++++ The data ++++
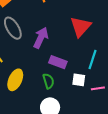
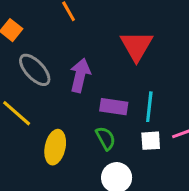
cyan line: (92, 59) -> (149, 107), moved
white square: (79, 80) -> (151, 141), moved

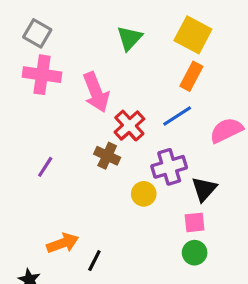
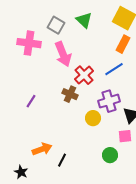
gray square: (37, 33) -> (56, 25), moved
green triangle: (129, 38) -> (84, 20), turned -30
green circle: (195, 253) -> (110, 155), moved

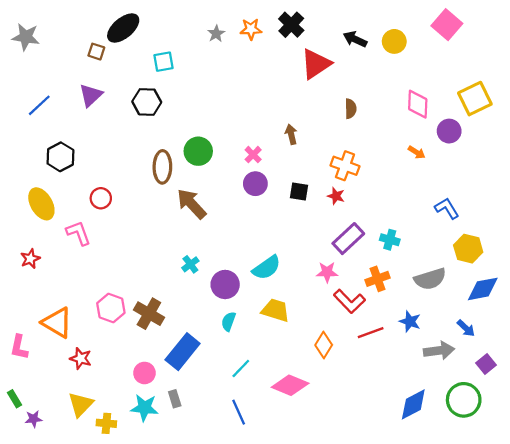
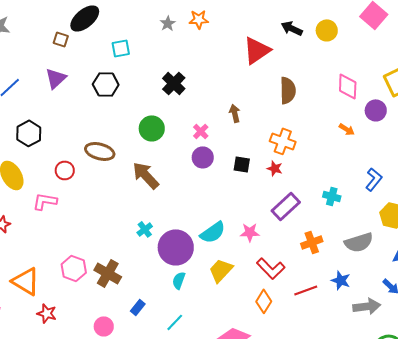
black cross: (291, 25) -> (174, 83), moved
brown semicircle: (351, 109) -> (288, 90), size x1.5
brown ellipse: (162, 167) -> (100, 151), moved, turned -76
blue L-shape: (447, 208) -> (374, 179), turned 70
pink L-shape: (78, 233) -> (45, 201), turned -60
cyan cross: (390, 240) -> (332, 196), moved
pink star: (327, 272) -> (250, 232), moved
purple circle: (225, 284) -> (176, 247), size x1.4
red L-shape: (349, 301) -> (271, 268), moved
yellow trapezoid: (276, 310) -> (221, 270), turned -64
blue rectangle: (183, 352) -> (138, 307), size x0.5
cyan line: (241, 368) -> (175, 322), moved

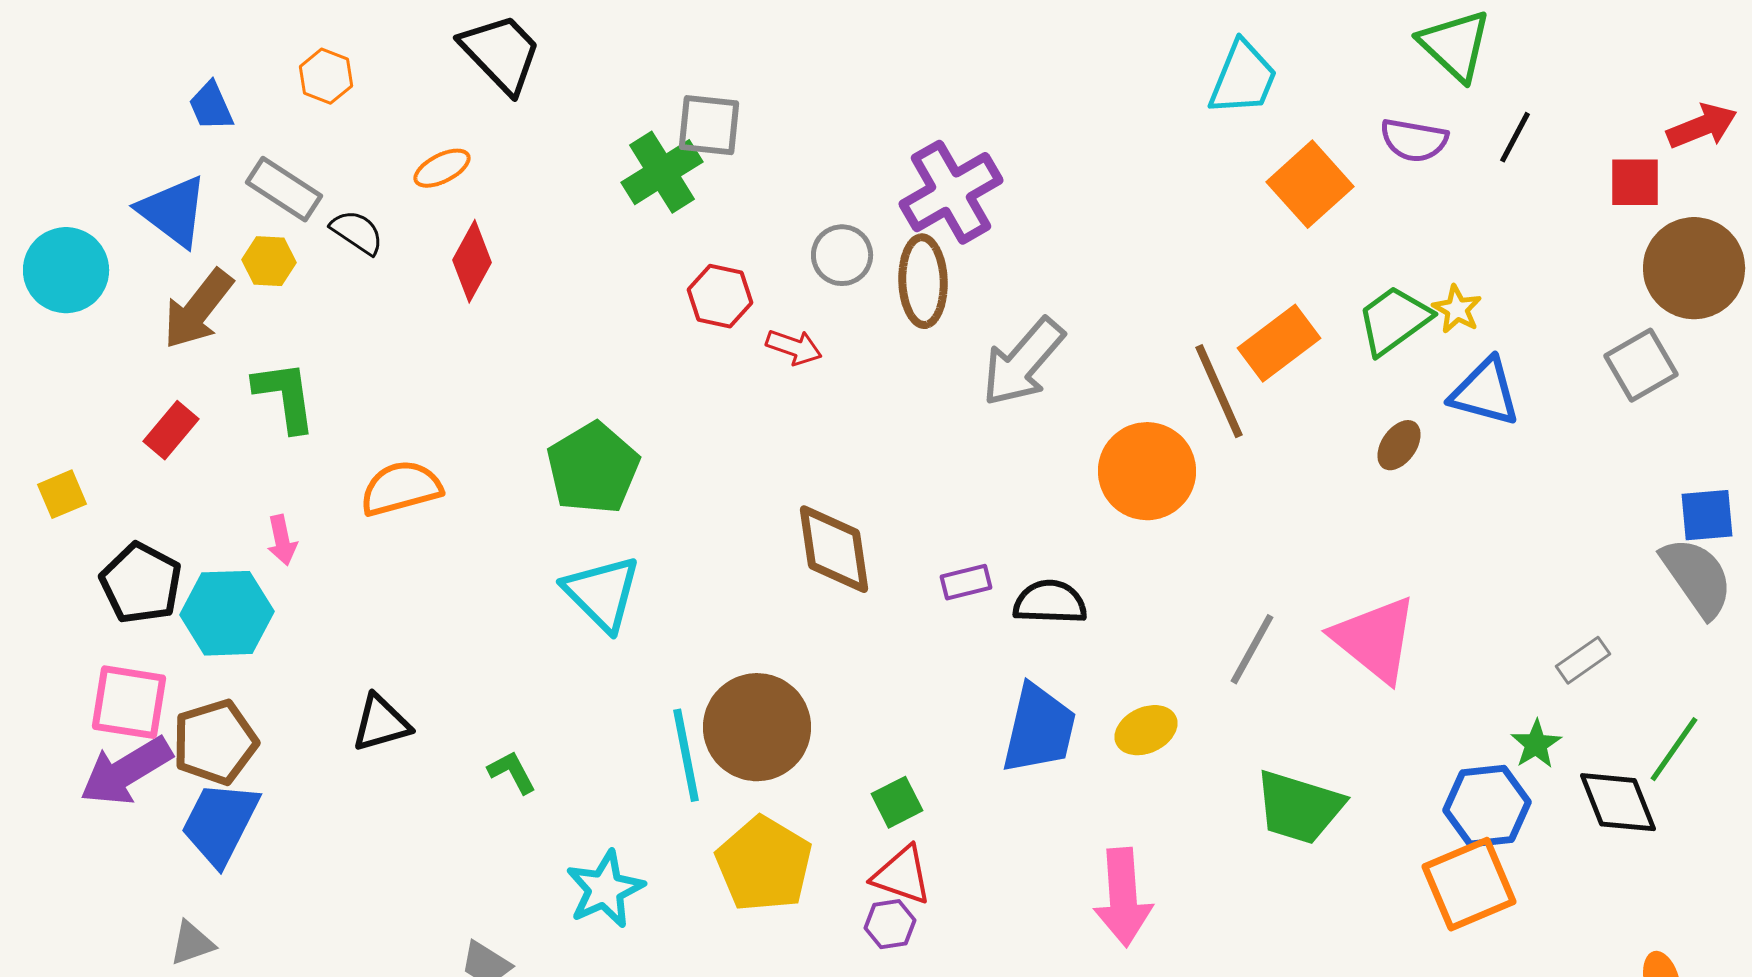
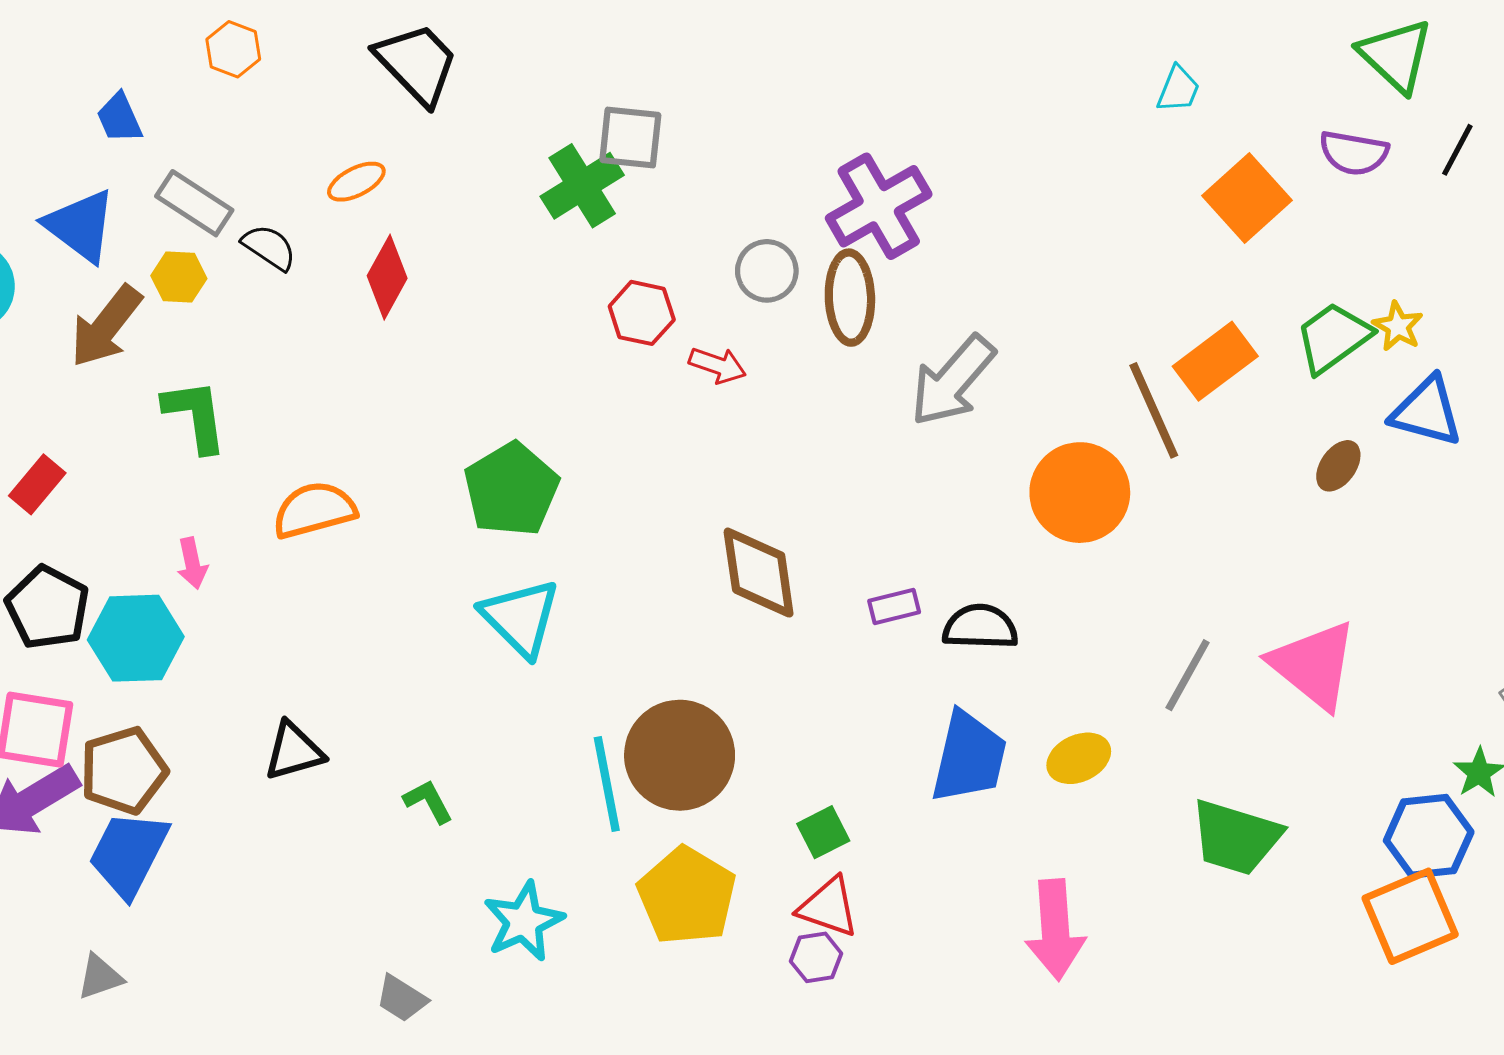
orange hexagon: (326, 76) -> (233, 49), moved
cyan trapezoid: (1243, 78) -> (1178, 89), size x0.6
red rectangle: (171, 430) -> (37, 484), moved

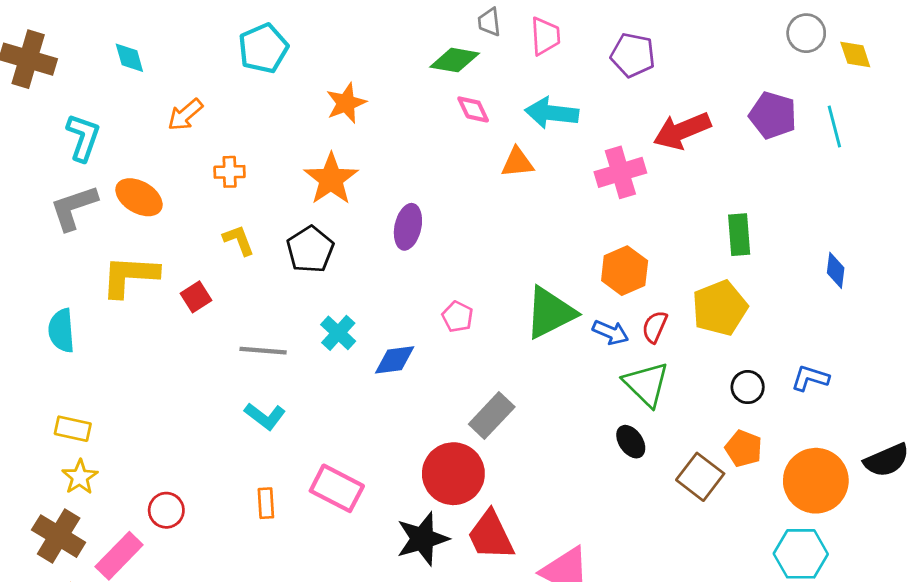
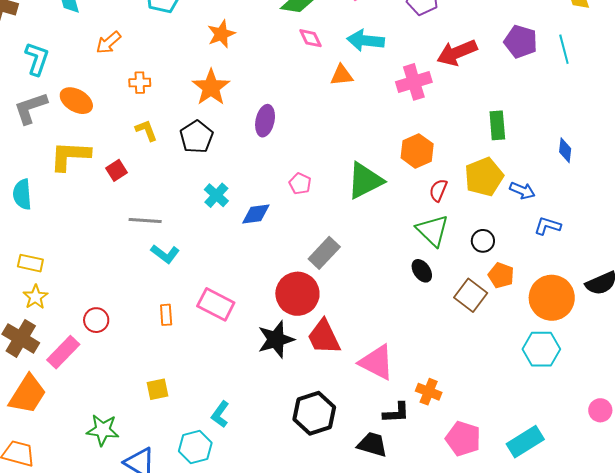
blue arrow: (611, 332) -> (522, 191), moved
gray line: (263, 351) -> (145, 220), moved
black circle: (748, 387) -> (483, 241), moved

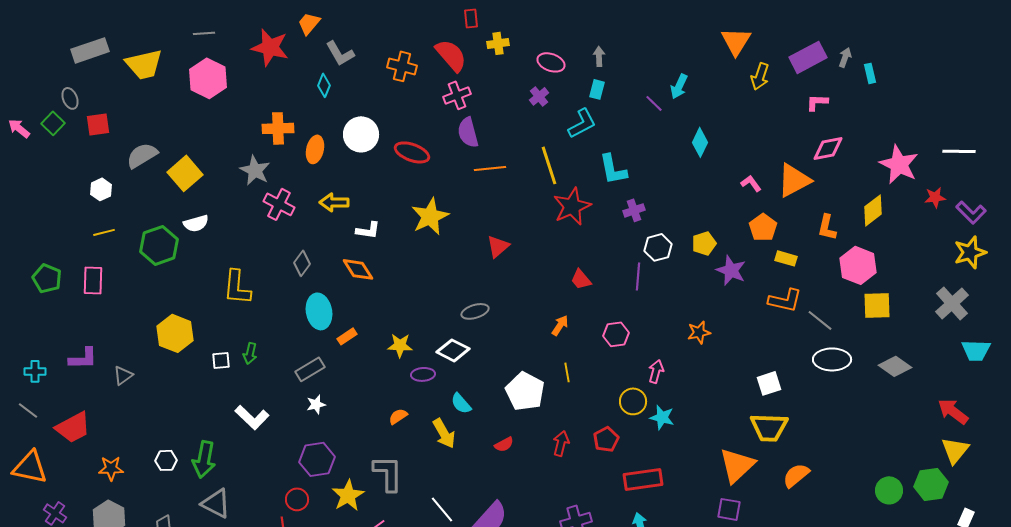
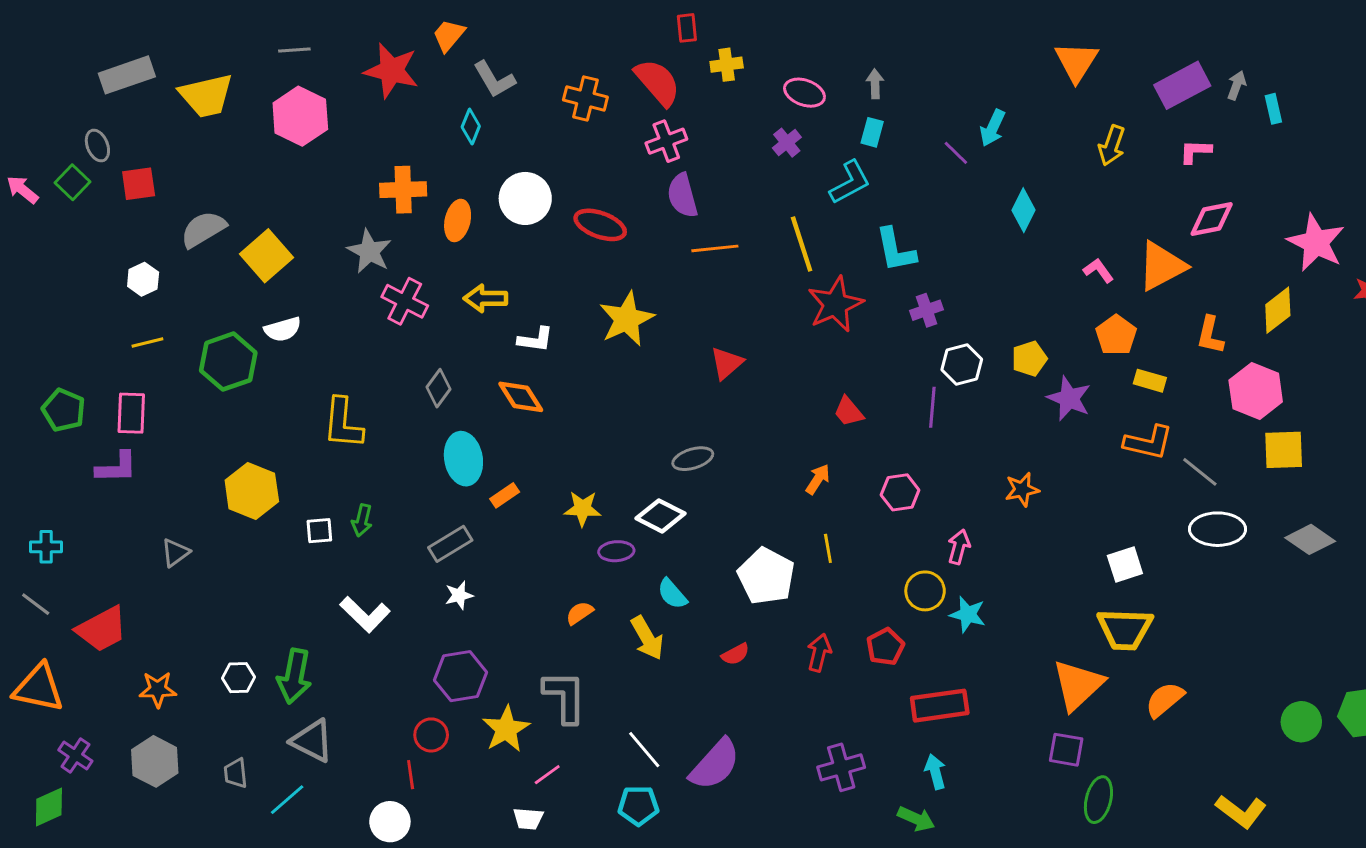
yellow arrow: (760, 76) -> (1112, 146), moved
purple L-shape: (83, 358) -> (117, 467), moved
++++
_Your task_
Where an entry contains an image, skip the image and write out the rest exactly.

_Written solution_
cyan line: (92, 59) -> (149, 107), moved
white square: (79, 80) -> (151, 141), moved

gray square: (37, 33) -> (56, 25), moved
green triangle: (129, 38) -> (84, 20), turned -30
green circle: (195, 253) -> (110, 155), moved

black cross: (291, 25) -> (174, 83), moved
brown semicircle: (351, 109) -> (288, 90), size x1.5
brown ellipse: (162, 167) -> (100, 151), moved, turned -76
blue L-shape: (447, 208) -> (374, 179), turned 70
pink L-shape: (78, 233) -> (45, 201), turned -60
cyan cross: (390, 240) -> (332, 196), moved
pink star: (327, 272) -> (250, 232), moved
purple circle: (225, 284) -> (176, 247), size x1.4
red L-shape: (349, 301) -> (271, 268), moved
yellow trapezoid: (276, 310) -> (221, 270), turned -64
blue rectangle: (183, 352) -> (138, 307), size x0.5
cyan line: (241, 368) -> (175, 322), moved

orange hexagon: (326, 76) -> (233, 49), moved
cyan trapezoid: (1243, 78) -> (1178, 89), size x0.6
red rectangle: (171, 430) -> (37, 484), moved

blue arrow: (611, 332) -> (522, 191), moved
gray line: (263, 351) -> (145, 220), moved
black circle: (748, 387) -> (483, 241), moved

yellow arrow: (760, 76) -> (1112, 146), moved
purple L-shape: (83, 358) -> (117, 467), moved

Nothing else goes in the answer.